ENTRIES SUPPLIED below:

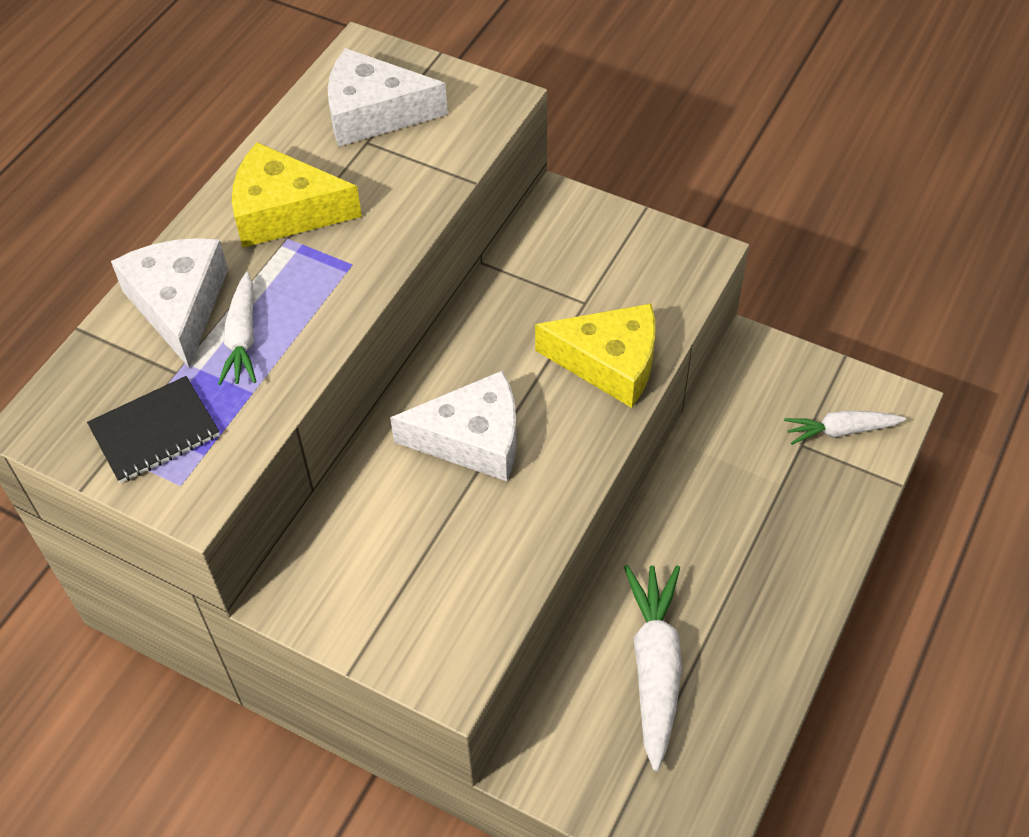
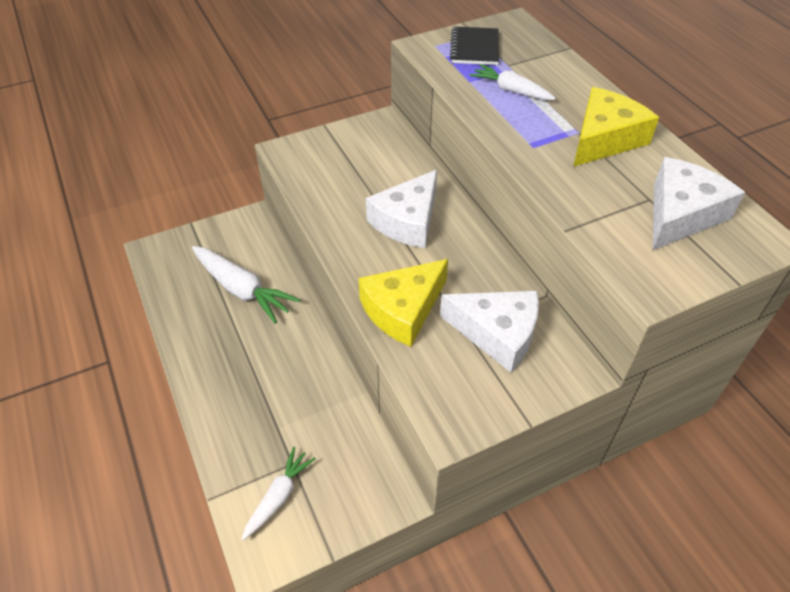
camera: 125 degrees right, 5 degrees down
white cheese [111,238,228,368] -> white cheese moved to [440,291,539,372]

End of ENTRIES SUPPLIED.
ENTRIES SUPPLIED below:

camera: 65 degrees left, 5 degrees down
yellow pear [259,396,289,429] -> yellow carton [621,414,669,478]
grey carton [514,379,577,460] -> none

End of ENTRIES SUPPLIED.
ENTRIES SUPPLIED below:

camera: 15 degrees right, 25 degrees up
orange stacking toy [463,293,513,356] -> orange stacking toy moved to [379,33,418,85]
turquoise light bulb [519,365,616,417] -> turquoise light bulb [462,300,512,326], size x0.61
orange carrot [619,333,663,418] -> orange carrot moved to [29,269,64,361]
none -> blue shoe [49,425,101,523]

End of ENTRIES SUPPLIED.

PROBLEM TO SOLVE: Show all lines of the material in which the word "down" can be found.

ANSWER TO THE EXERCISE:
camera: 125 degrees right, 5 degrees down
camera: 65 degrees left, 5 degrees down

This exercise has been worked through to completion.